:: Task ::
Reproduce all the entries, matching the original word for word.

******************************

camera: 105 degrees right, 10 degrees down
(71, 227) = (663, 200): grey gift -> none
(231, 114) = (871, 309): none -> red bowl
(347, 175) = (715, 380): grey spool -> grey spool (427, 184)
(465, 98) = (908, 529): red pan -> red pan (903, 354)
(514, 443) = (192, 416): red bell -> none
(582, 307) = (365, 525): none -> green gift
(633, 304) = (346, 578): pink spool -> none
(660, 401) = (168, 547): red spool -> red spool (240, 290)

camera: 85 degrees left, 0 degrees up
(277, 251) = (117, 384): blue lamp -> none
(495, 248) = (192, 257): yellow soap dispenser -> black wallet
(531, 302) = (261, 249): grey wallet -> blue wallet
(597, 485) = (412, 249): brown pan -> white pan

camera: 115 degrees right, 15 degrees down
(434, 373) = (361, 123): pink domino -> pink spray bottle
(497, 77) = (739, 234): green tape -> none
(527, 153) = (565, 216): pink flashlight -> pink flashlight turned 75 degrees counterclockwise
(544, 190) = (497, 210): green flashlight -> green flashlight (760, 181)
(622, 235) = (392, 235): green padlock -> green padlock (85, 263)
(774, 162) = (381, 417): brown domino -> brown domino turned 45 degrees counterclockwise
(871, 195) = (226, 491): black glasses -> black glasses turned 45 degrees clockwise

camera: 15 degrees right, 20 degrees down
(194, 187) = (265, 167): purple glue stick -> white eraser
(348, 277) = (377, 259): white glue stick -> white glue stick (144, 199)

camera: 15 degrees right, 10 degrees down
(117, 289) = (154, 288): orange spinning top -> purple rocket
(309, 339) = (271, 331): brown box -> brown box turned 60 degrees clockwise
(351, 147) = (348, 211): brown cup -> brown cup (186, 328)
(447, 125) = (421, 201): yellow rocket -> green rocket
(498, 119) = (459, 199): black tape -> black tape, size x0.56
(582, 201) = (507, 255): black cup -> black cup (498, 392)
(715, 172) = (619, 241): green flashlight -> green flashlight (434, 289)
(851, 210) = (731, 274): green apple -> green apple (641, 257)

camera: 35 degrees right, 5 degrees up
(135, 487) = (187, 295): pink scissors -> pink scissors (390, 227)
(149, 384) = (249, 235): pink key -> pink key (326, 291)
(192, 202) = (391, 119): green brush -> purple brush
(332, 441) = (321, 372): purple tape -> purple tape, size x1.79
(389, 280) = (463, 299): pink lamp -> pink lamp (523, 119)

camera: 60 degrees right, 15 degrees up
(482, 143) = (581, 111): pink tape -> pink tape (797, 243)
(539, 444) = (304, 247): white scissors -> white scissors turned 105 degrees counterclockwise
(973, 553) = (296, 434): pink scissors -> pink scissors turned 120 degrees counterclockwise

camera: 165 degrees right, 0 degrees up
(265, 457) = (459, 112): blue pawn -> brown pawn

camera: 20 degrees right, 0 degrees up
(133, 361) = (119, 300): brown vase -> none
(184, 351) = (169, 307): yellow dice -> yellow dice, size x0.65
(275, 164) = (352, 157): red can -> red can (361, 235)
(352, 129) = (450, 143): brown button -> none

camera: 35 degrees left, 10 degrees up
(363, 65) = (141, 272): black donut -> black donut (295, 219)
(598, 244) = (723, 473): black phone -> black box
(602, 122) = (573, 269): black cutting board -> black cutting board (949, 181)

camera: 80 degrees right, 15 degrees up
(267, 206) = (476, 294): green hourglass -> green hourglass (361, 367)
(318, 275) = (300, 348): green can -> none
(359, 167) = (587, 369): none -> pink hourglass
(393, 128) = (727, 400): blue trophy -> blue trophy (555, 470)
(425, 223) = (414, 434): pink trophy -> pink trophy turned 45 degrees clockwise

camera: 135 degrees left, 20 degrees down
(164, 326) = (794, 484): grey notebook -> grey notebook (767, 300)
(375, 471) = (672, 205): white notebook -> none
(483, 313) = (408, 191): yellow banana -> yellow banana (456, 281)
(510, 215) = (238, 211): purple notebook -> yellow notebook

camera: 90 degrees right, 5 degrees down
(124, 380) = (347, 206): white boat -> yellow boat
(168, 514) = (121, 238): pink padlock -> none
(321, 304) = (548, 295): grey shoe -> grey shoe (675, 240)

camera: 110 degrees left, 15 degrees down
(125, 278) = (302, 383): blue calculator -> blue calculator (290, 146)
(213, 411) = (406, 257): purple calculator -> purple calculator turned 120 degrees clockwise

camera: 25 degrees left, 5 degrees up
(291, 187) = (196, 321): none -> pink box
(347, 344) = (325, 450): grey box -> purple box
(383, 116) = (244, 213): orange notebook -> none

******************************

:: Written solution ::
camera: 105 degrees right, 10 degrees down
(71, 227) = (663, 200): grey gift -> none
(231, 114) = (871, 309): none -> red bowl
(347, 175) = (715, 380): grey spool -> grey spool (427, 184)
(465, 98) = (908, 529): red pan -> red pan (903, 354)
(514, 443) = (192, 416): red bell -> none
(582, 307) = (365, 525): none -> green gift
(633, 304) = (346, 578): pink spool -> none
(660, 401) = (168, 547): red spool -> red spool (240, 290)

camera: 85 degrees left, 0 degrees up
(277, 251) = (117, 384): blue lamp -> none
(495, 248) = (192, 257): yellow soap dispenser -> black wallet
(531, 302) = (261, 249): grey wallet -> blue wallet
(597, 485) = (412, 249): brown pan -> white pan

camera: 115 degrees right, 15 degrees down
(434, 373) = (361, 123): pink domino -> pink spray bottle
(497, 77) = (739, 234): green tape -> none
(527, 153) = (565, 216): pink flashlight -> pink flashlight turned 75 degrees counterclockwise
(544, 190) = (497, 210): green flashlight -> green flashlight (760, 181)
(622, 235) = (392, 235): green padlock -> green padlock (85, 263)
(774, 162) = (381, 417): brown domino -> brown domino turned 45 degrees counterclockwise
(871, 195) = (226, 491): black glasses -> black glasses turned 45 degrees clockwise

camera: 15 degrees right, 20 degrees down
(194, 187) = (265, 167): purple glue stick -> white eraser
(348, 277) = (377, 259): white glue stick -> white glue stick (144, 199)

camera: 15 degrees right, 10 degrees down
(117, 289) = (154, 288): orange spinning top -> purple rocket
(309, 339) = (271, 331): brown box -> brown box turned 60 degrees clockwise
(351, 147) = (348, 211): brown cup -> brown cup (186, 328)
(447, 125) = (421, 201): yellow rocket -> green rocket
(498, 119) = (459, 199): black tape -> black tape, size x0.56
(582, 201) = (507, 255): black cup -> black cup (498, 392)
(715, 172) = (619, 241): green flashlight -> green flashlight (434, 289)
(851, 210) = (731, 274): green apple -> green apple (641, 257)

camera: 35 degrees right, 5 degrees up
(135, 487) = (187, 295): pink scissors -> pink scissors (390, 227)
(149, 384) = (249, 235): pink key -> pink key (326, 291)
(192, 202) = (391, 119): green brush -> purple brush
(332, 441) = (321, 372): purple tape -> purple tape, size x1.79
(389, 280) = (463, 299): pink lamp -> pink lamp (523, 119)

camera: 60 degrees right, 15 degrees up
(482, 143) = (581, 111): pink tape -> pink tape (797, 243)
(539, 444) = (304, 247): white scissors -> white scissors turned 105 degrees counterclockwise
(973, 553) = (296, 434): pink scissors -> pink scissors turned 120 degrees counterclockwise

camera: 165 degrees right, 0 degrees up
(265, 457) = (459, 112): blue pawn -> brown pawn

camera: 20 degrees right, 0 degrees up
(133, 361) = (119, 300): brown vase -> none
(184, 351) = (169, 307): yellow dice -> yellow dice, size x0.65
(275, 164) = (352, 157): red can -> red can (361, 235)
(352, 129) = (450, 143): brown button -> none

camera: 35 degrees left, 10 degrees up
(363, 65) = (141, 272): black donut -> black donut (295, 219)
(598, 244) = (723, 473): black phone -> black box
(602, 122) = (573, 269): black cutting board -> black cutting board (949, 181)

camera: 80 degrees right, 15 degrees up
(267, 206) = (476, 294): green hourglass -> green hourglass (361, 367)
(318, 275) = (300, 348): green can -> none
(359, 167) = (587, 369): none -> pink hourglass
(393, 128) = (727, 400): blue trophy -> blue trophy (555, 470)
(425, 223) = (414, 434): pink trophy -> pink trophy turned 45 degrees clockwise

camera: 135 degrees left, 20 degrees down
(164, 326) = (794, 484): grey notebook -> grey notebook (767, 300)
(375, 471) = (672, 205): white notebook -> none
(483, 313) = (408, 191): yellow banana -> yellow banana (456, 281)
(510, 215) = (238, 211): purple notebook -> yellow notebook

camera: 90 degrees right, 5 degrees down
(124, 380) = (347, 206): white boat -> yellow boat
(168, 514) = (121, 238): pink padlock -> none
(321, 304) = (548, 295): grey shoe -> grey shoe (675, 240)

camera: 110 degrees left, 15 degrees down
(125, 278) = (302, 383): blue calculator -> blue calculator (290, 146)
(213, 411) = (406, 257): purple calculator -> purple calculator turned 120 degrees clockwise

camera: 25 degrees left, 5 degrees up
(291, 187) = (196, 321): none -> pink box
(347, 344) = (325, 450): grey box -> purple box
(383, 116) = (244, 213): orange notebook -> none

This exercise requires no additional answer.